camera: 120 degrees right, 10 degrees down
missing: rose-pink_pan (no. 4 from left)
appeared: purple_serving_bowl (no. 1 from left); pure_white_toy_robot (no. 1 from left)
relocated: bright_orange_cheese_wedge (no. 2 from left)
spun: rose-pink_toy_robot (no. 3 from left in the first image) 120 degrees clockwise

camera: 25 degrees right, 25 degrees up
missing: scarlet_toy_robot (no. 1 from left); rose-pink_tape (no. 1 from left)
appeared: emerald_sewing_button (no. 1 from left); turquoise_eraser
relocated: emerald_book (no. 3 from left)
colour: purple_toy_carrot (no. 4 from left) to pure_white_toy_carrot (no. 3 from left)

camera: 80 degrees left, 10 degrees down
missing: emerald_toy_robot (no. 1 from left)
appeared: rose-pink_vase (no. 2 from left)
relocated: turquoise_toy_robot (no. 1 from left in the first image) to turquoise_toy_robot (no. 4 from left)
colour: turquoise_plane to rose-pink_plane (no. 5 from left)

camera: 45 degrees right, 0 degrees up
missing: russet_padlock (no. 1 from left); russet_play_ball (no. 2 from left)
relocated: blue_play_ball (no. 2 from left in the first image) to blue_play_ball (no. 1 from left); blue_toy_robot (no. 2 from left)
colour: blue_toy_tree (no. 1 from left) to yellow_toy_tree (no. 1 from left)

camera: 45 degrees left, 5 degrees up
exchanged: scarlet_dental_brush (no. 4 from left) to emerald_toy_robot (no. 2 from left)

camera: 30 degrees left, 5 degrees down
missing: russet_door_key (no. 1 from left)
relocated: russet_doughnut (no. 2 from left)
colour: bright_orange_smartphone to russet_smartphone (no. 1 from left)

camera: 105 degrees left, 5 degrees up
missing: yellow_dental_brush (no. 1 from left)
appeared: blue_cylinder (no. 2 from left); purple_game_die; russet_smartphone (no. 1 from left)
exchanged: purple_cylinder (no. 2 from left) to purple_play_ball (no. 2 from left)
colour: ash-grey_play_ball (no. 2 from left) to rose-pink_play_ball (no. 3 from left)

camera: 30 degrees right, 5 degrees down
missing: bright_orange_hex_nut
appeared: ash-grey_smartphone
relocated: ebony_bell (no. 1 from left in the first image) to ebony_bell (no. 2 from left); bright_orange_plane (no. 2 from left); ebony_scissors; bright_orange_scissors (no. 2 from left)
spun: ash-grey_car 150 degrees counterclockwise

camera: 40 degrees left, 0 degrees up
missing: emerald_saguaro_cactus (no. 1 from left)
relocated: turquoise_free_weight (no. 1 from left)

........

The response should be the listing above, limited to the lines between the one holding "appeared: purple_serving_bowl (no." and the one holding "relocated: bright_orange_cheese_wedge (no.", inclusive, reproduced exactly.

Exercise output:
appeared: purple_serving_bowl (no. 1 from left); pure_white_toy_robot (no. 1 from left)
relocated: bright_orange_cheese_wedge (no. 2 from left)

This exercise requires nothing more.